> Data provided
_ _ _ _

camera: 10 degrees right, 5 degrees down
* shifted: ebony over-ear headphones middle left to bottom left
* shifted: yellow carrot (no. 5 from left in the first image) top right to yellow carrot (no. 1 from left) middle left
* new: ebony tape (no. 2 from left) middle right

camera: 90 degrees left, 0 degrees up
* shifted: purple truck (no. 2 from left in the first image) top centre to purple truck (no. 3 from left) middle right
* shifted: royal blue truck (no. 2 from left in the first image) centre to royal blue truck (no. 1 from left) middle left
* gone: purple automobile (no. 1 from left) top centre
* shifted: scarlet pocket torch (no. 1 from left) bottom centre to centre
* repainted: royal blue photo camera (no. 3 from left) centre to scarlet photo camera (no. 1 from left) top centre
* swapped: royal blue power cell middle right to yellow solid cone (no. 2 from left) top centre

_ _ _ _

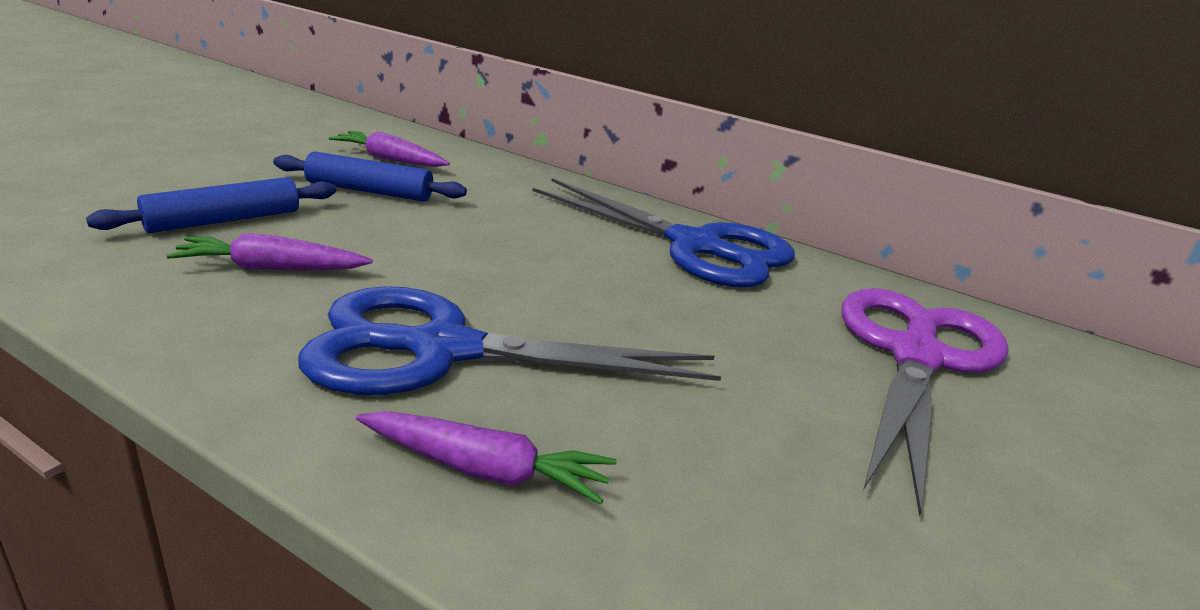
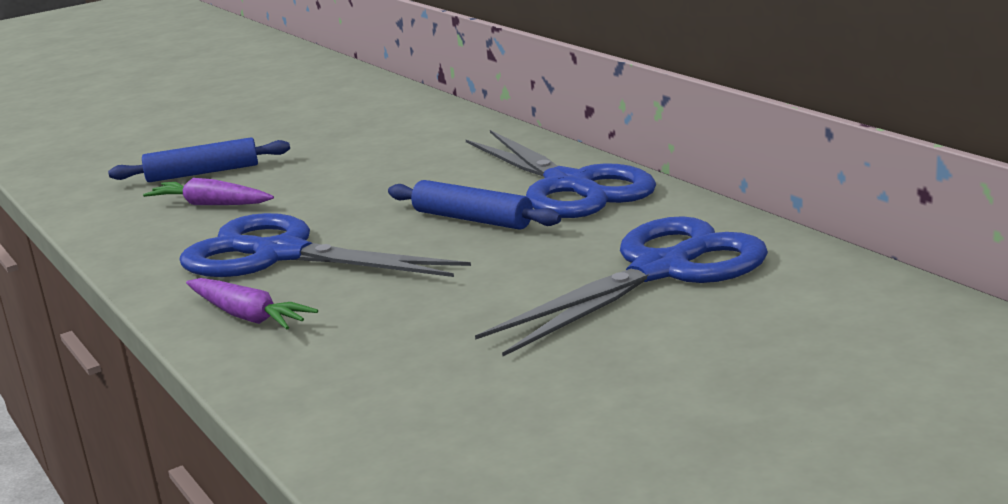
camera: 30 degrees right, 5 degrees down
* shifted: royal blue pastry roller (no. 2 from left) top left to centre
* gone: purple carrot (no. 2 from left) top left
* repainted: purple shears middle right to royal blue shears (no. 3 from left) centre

_ _ _ _

> What is needed
Please make an exact copy of the lines above from the line with "to bottom left" through the line with "carrot (no. 1 from left) middle left", both ends included.

> Response
* shifted: ebony over-ear headphones middle left to bottom left
* shifted: yellow carrot (no. 5 from left in the first image) top right to yellow carrot (no. 1 from left) middle left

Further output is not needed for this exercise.